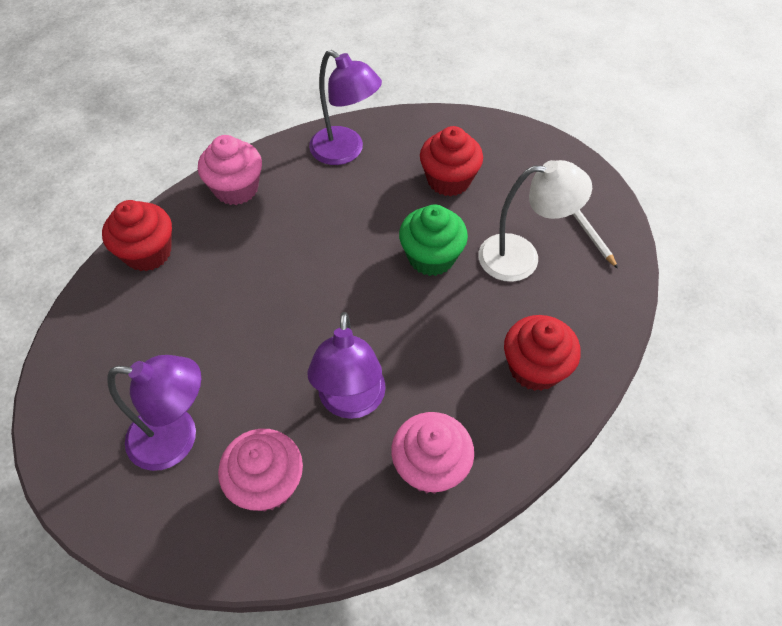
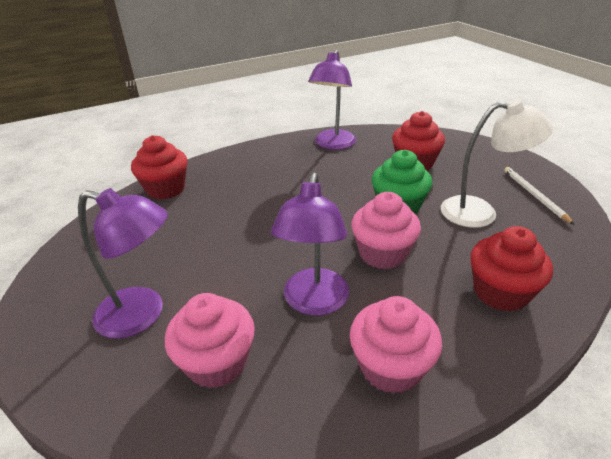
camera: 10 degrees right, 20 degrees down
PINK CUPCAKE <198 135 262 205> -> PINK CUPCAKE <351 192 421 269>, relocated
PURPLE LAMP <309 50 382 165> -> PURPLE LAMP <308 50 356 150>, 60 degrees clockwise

**What you have to do:**
The pictures stay out; copy the rest of the data word for word.

**Expected output:**
camera: 10 degrees right, 20 degrees down
PINK CUPCAKE <198 135 262 205> -> PINK CUPCAKE <351 192 421 269>, relocated
PURPLE LAMP <309 50 382 165> -> PURPLE LAMP <308 50 356 150>, 60 degrees clockwise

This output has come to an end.